## [What is expected]
Scan the lines below; pull out those with "button".

START Material for this task

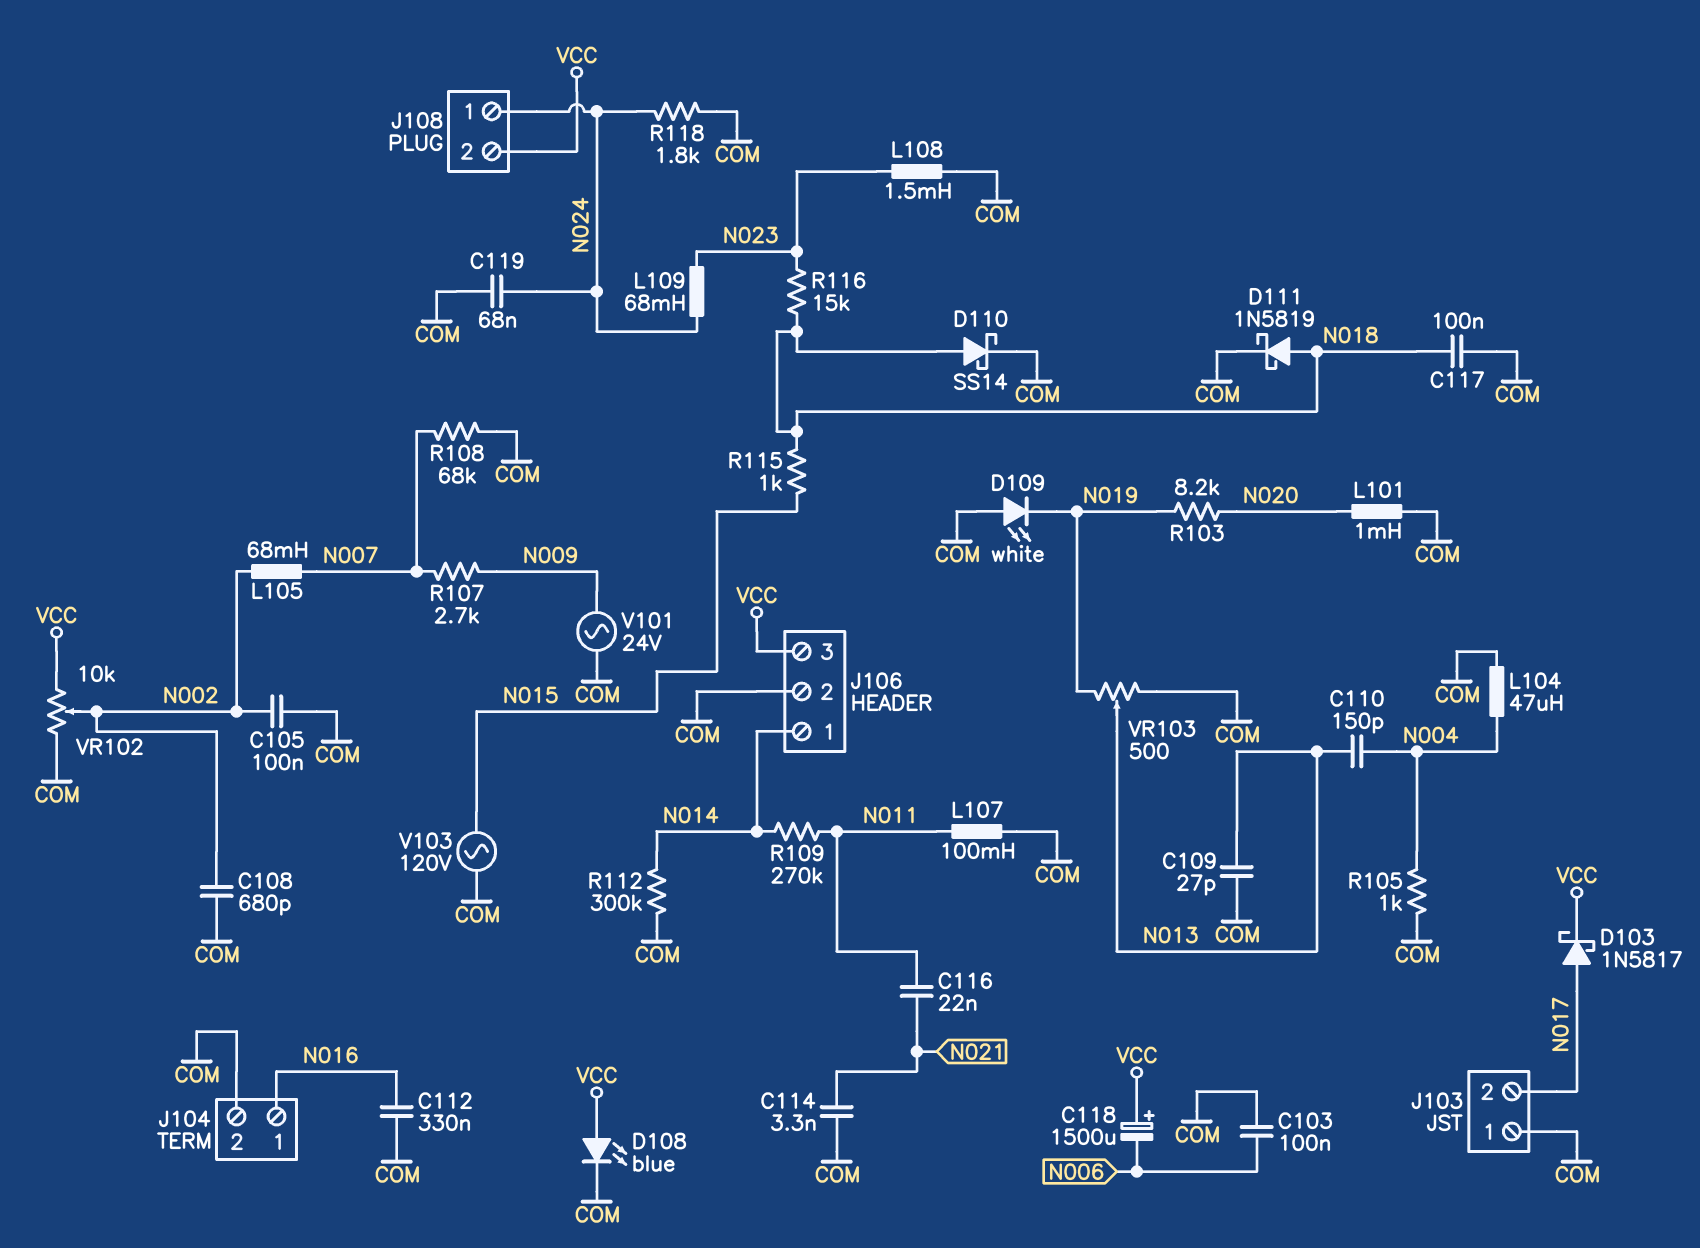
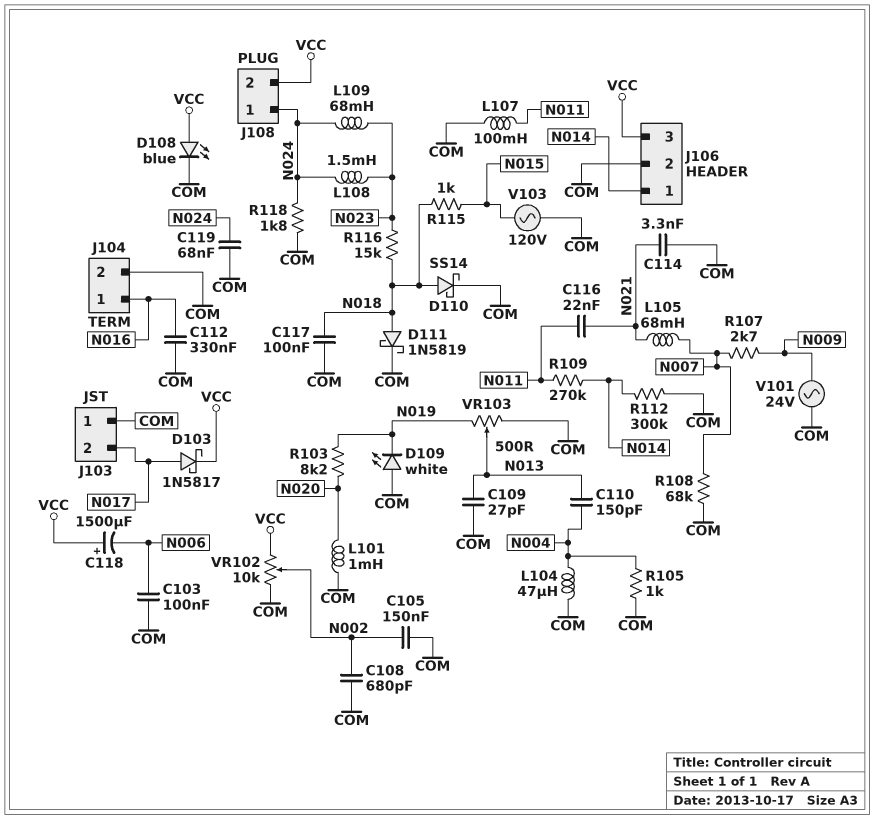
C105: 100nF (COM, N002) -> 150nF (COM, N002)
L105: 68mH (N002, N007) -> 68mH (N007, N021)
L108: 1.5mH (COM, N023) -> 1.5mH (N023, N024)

END Material for this task
START Material for this task

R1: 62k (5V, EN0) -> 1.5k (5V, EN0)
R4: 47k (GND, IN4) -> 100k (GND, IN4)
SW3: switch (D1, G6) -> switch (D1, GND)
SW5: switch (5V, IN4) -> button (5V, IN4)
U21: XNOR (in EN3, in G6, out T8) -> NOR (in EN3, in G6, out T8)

END Material for this task
START Material for this task

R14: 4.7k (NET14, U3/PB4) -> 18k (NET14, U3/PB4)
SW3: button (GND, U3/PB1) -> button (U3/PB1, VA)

END Material for this task

## [Answer space]
SW5: switch (5V, IN4) -> button (5V, IN4)
SW3: button (GND, U3/PB1) -> button (U3/PB1, VA)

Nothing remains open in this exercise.